_Extracted records_

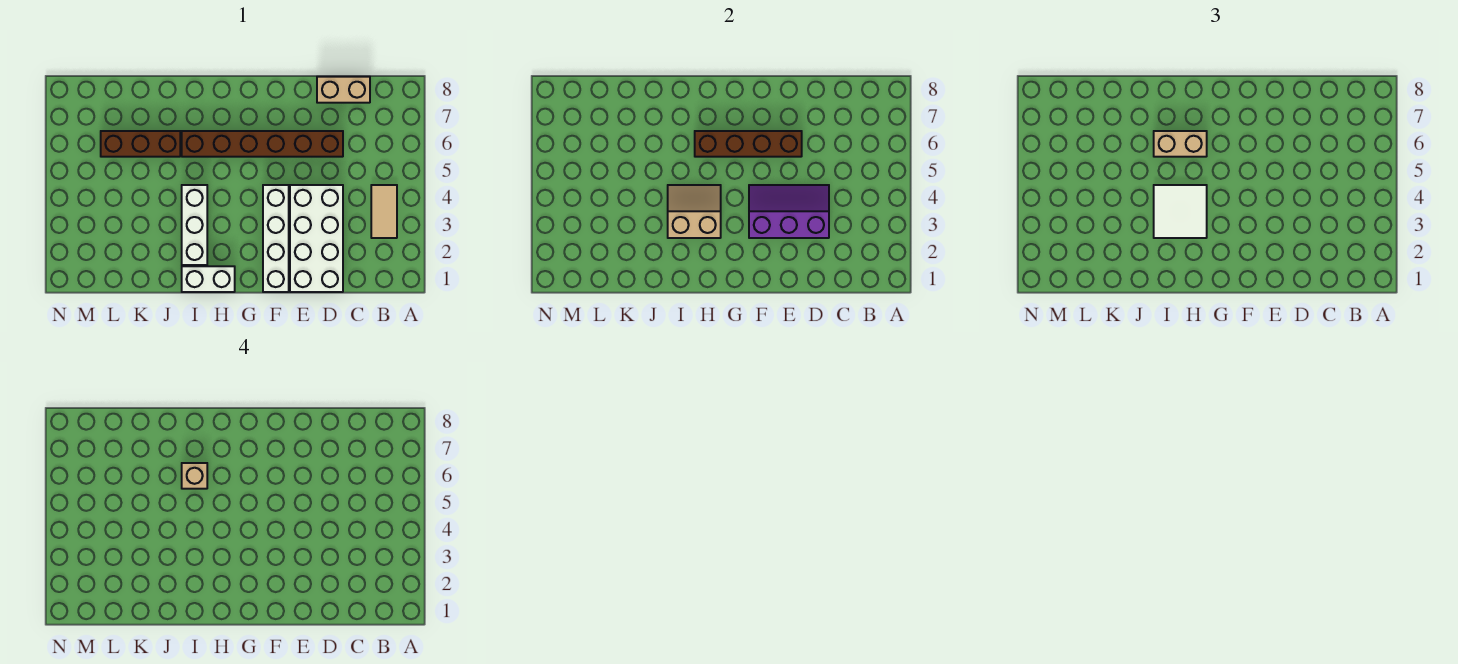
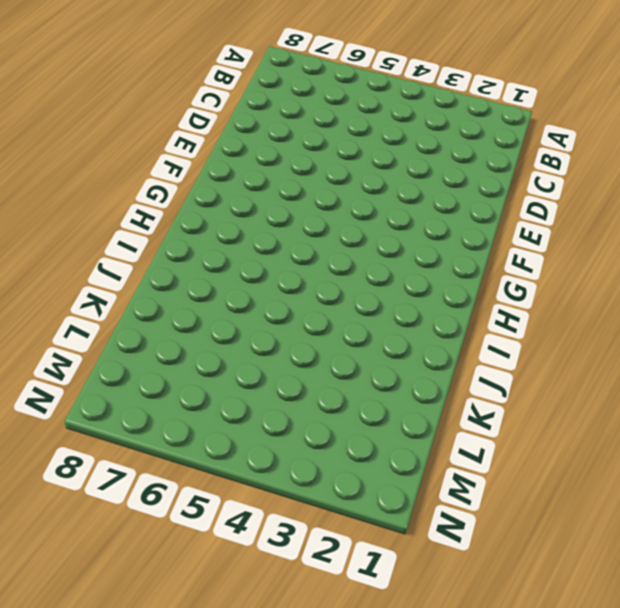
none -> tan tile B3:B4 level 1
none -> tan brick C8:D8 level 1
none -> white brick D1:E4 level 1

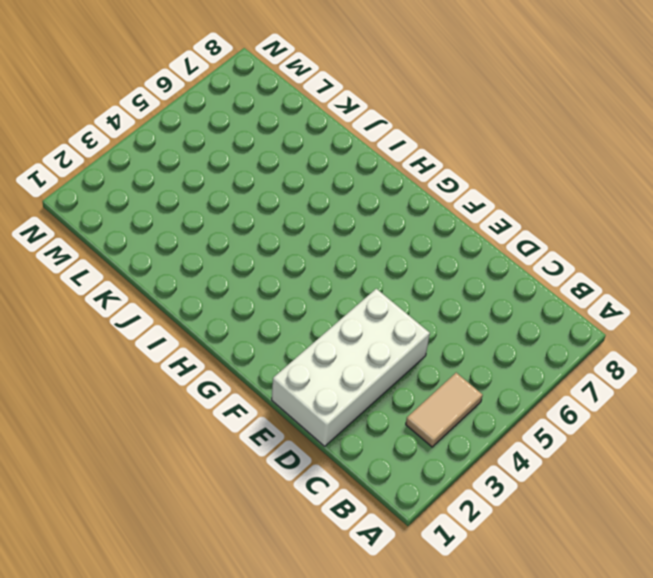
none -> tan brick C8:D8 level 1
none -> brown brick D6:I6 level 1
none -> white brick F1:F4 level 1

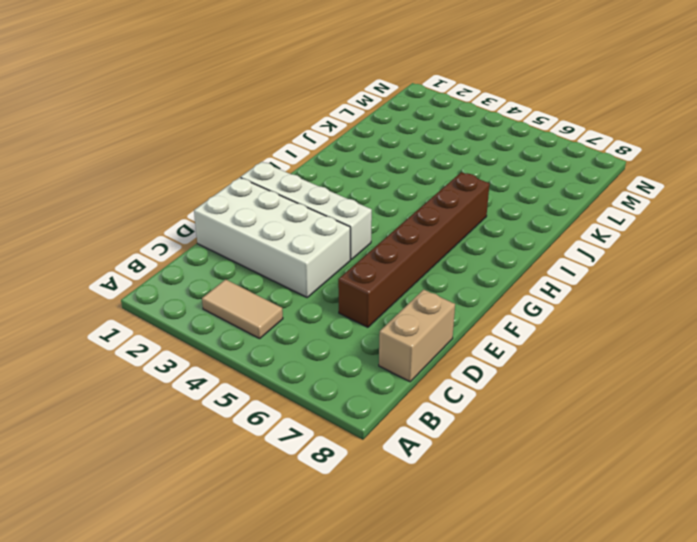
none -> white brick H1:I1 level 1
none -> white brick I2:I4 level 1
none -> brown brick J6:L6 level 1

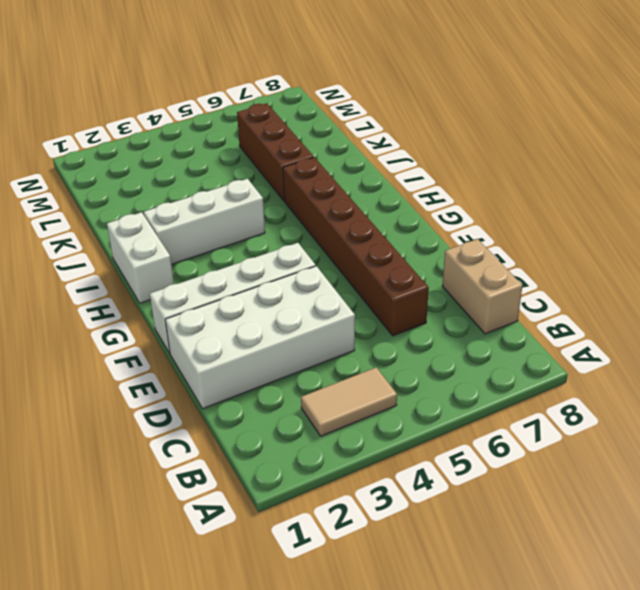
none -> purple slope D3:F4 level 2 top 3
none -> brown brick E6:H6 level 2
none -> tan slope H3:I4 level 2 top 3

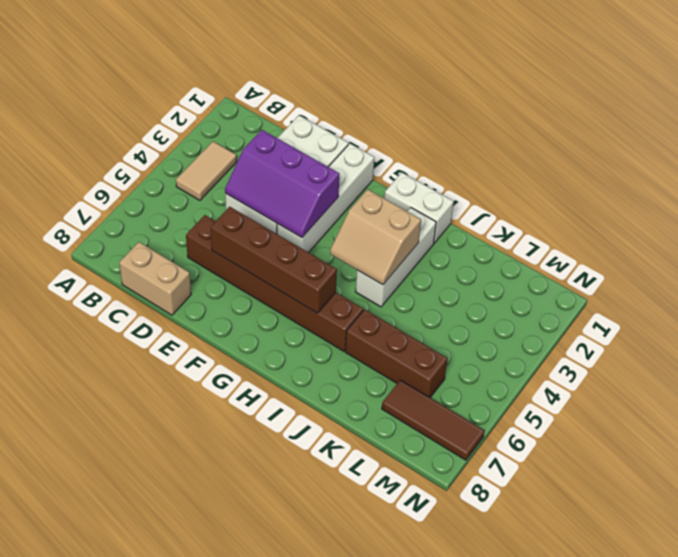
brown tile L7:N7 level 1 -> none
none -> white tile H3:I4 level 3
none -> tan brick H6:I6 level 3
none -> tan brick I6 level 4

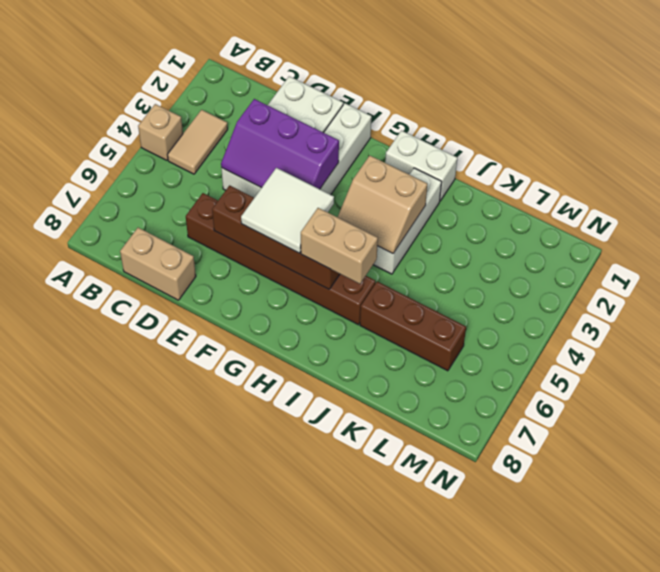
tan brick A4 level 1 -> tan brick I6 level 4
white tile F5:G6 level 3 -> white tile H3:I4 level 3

_Work instructions_
Filter the listing above for lines with the word "white", and copy each one you find.

_Answer to this task_
none -> white brick D1:E4 level 1
none -> white brick F1:F4 level 1
none -> white brick H1:I1 level 1
none -> white brick I2:I4 level 1
none -> white tile H3:I4 level 3
white tile F5:G6 level 3 -> white tile H3:I4 level 3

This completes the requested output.